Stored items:
○ ○ ○ ○ ○

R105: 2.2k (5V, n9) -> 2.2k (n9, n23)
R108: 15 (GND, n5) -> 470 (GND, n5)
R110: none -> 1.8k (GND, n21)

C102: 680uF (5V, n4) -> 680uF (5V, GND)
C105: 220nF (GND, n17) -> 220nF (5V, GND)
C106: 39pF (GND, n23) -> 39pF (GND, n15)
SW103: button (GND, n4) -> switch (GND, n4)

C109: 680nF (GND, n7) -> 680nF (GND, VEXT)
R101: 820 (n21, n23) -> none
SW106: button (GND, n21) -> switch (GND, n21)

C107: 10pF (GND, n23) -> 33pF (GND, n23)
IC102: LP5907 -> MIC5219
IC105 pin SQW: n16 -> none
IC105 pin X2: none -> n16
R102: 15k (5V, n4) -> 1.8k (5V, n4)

○ ○ ○ ○ ○

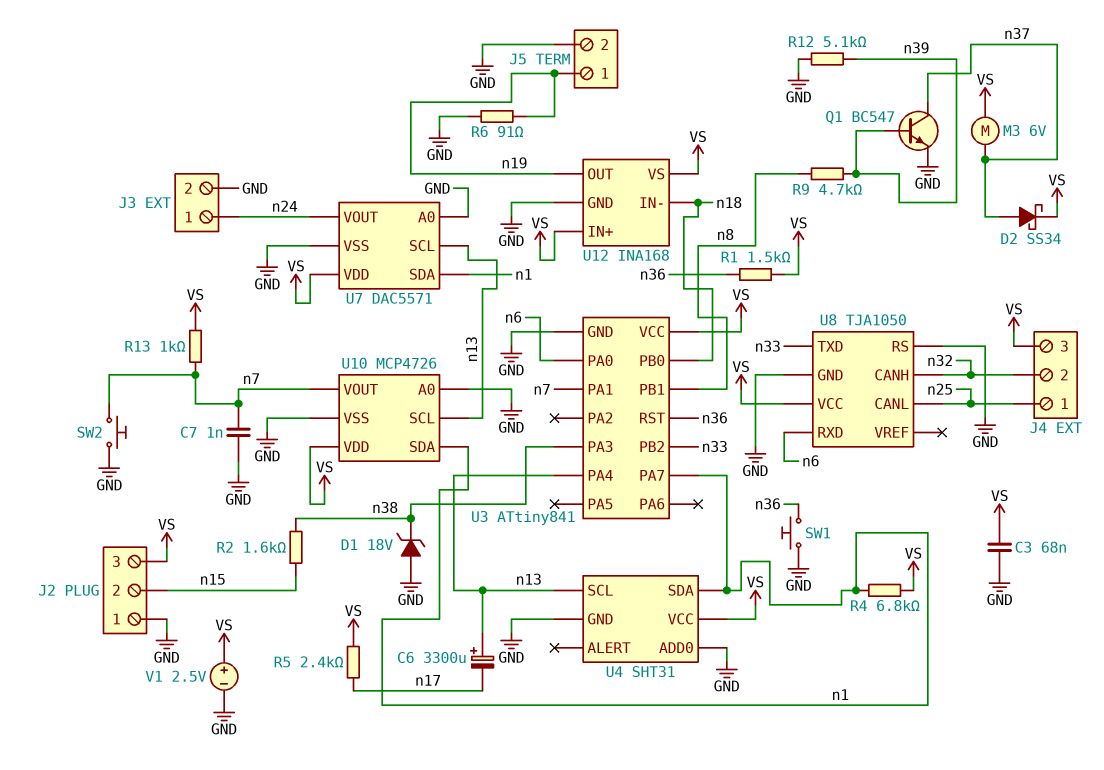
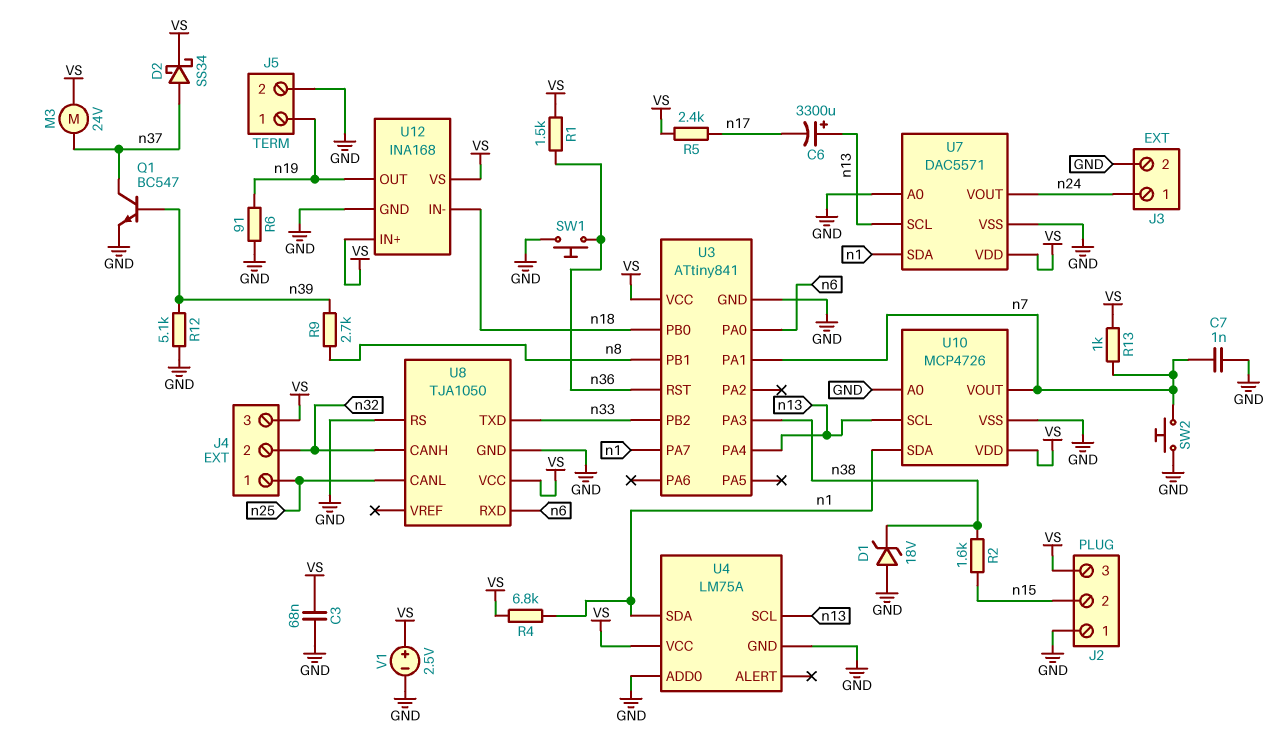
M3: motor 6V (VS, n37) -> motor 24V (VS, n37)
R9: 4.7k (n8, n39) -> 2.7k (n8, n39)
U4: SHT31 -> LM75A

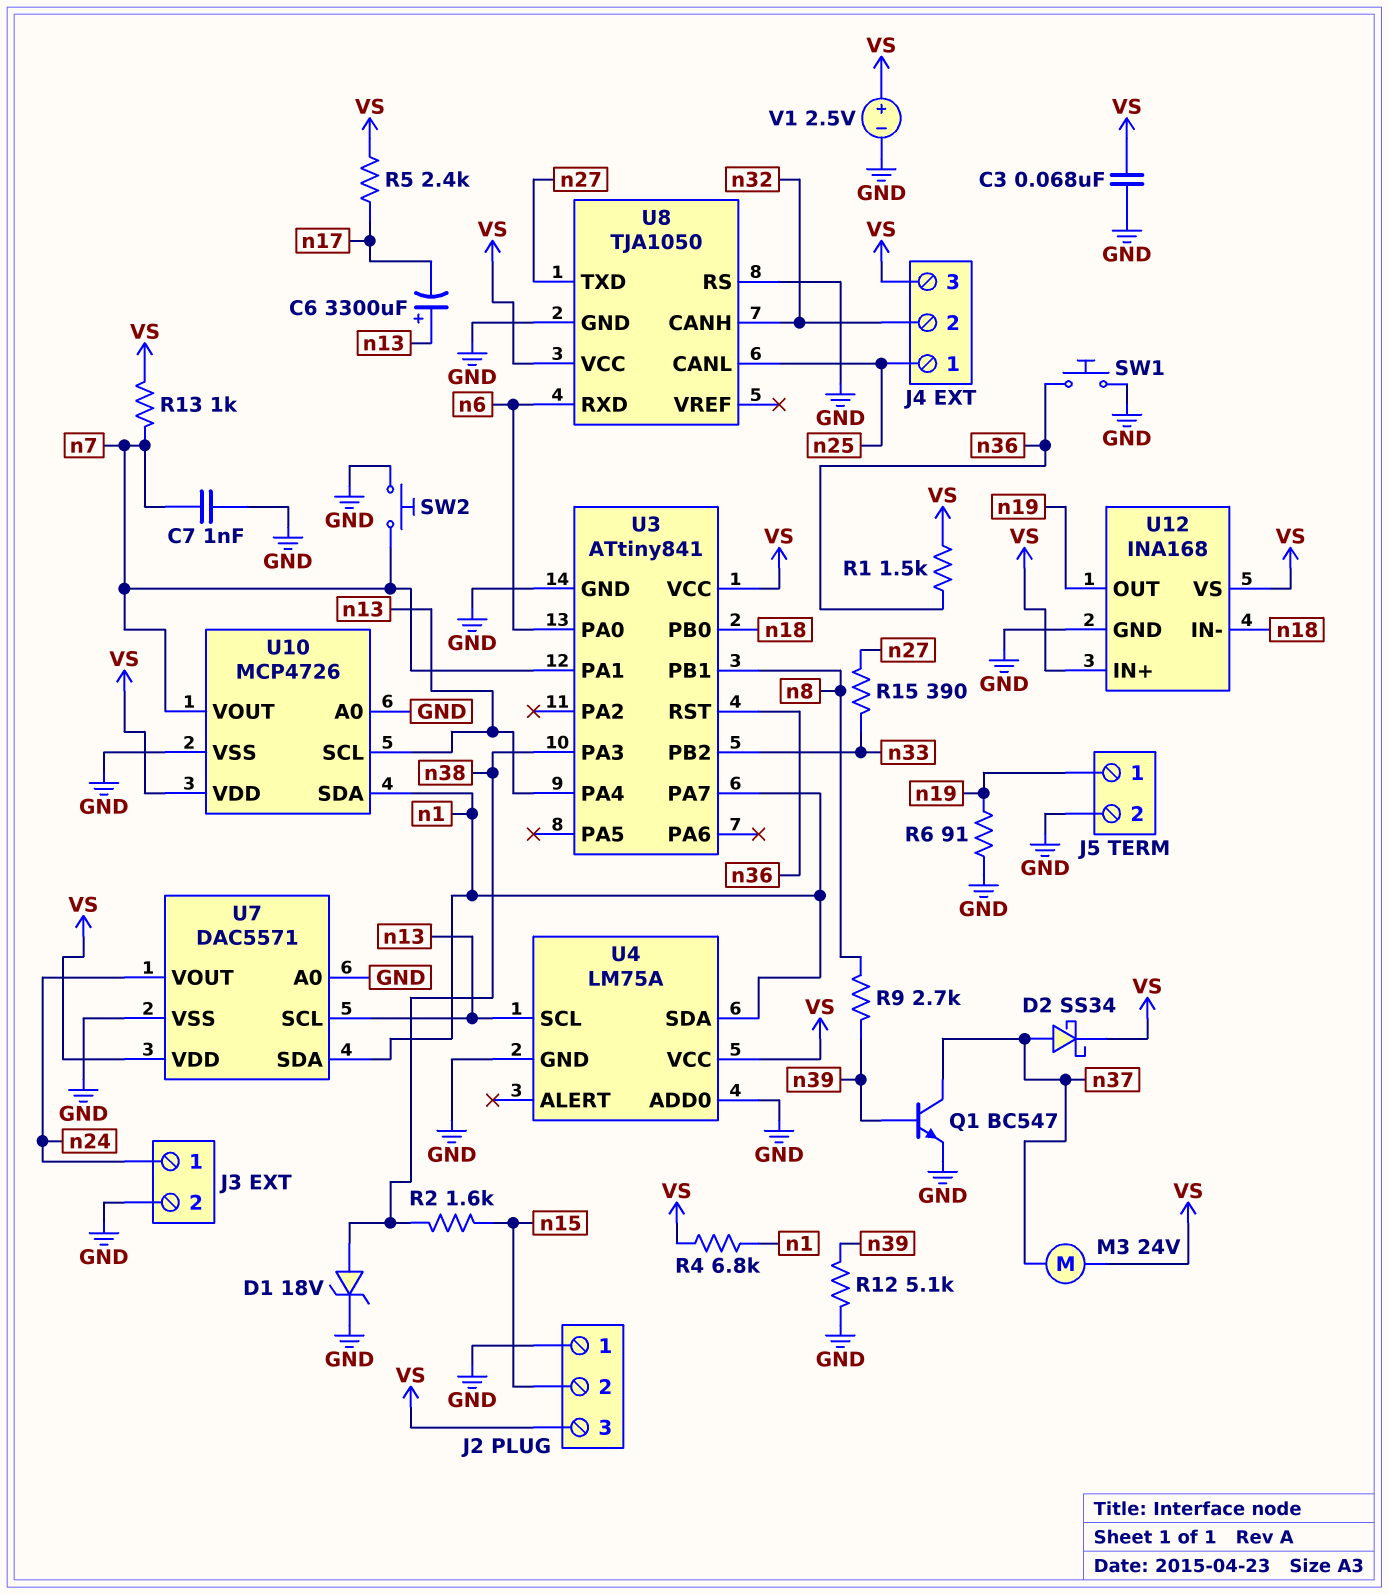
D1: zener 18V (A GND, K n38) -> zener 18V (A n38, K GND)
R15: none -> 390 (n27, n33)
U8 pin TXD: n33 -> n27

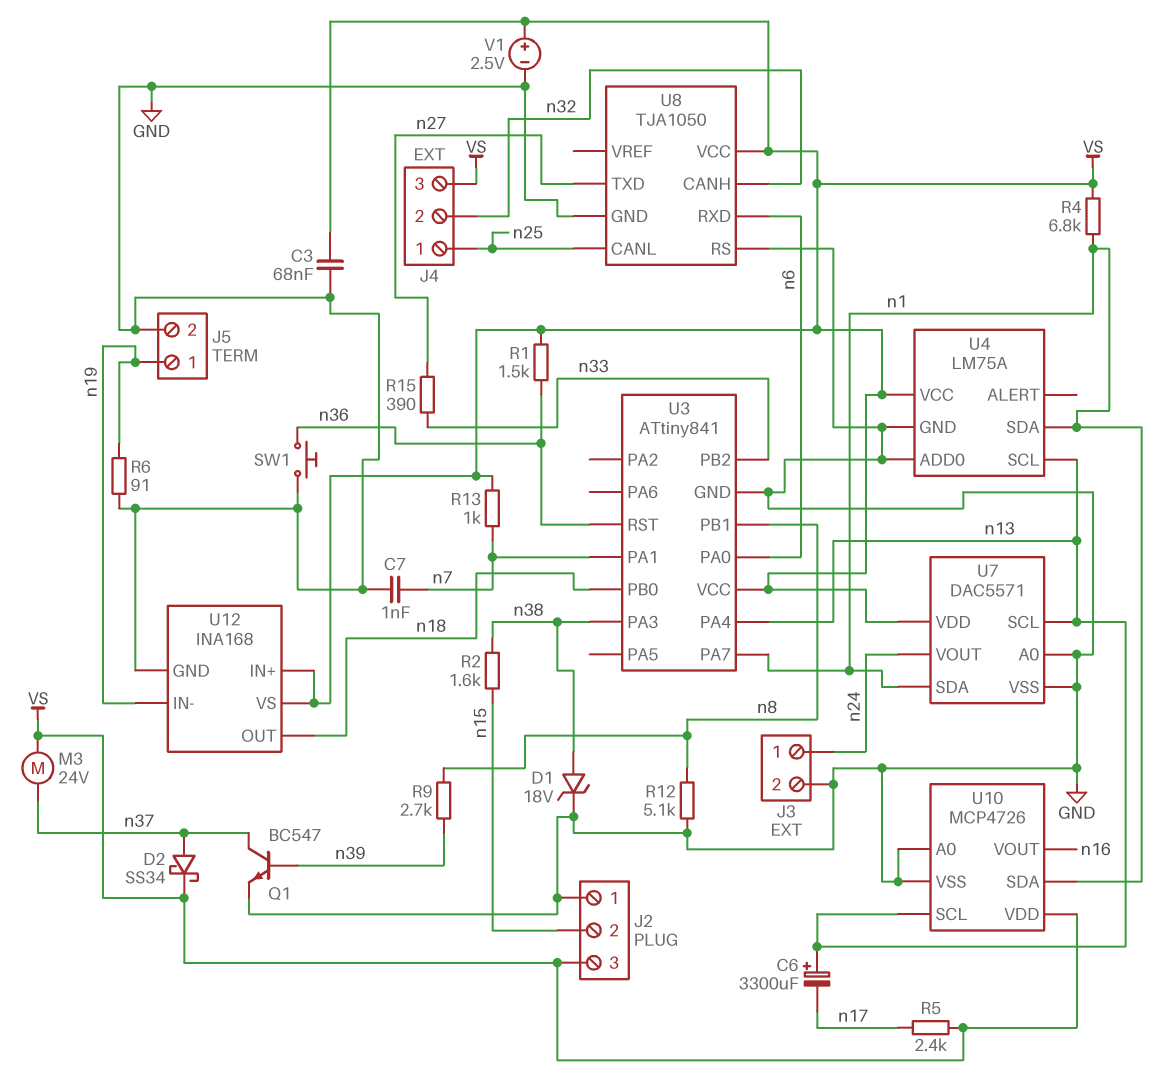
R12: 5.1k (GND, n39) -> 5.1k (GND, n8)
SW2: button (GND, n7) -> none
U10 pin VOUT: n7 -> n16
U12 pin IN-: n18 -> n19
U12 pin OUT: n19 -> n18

○ ○ ○ ○ ○

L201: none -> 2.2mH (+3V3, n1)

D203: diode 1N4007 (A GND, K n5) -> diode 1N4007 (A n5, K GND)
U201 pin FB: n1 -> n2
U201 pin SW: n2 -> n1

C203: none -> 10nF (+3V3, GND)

○ ○ ○ ○ ○

WORK ITEM - Retype, exactly and in full, the lines above from the one containing "D203: diode 1N4007" through the one containing "C203: none -> 10nF (+3V3, GND)".

EXPECTED ANSWER -
D203: diode 1N4007 (A GND, K n5) -> diode 1N4007 (A n5, K GND)
U201 pin FB: n1 -> n2
U201 pin SW: n2 -> n1

C203: none -> 10nF (+3V3, GND)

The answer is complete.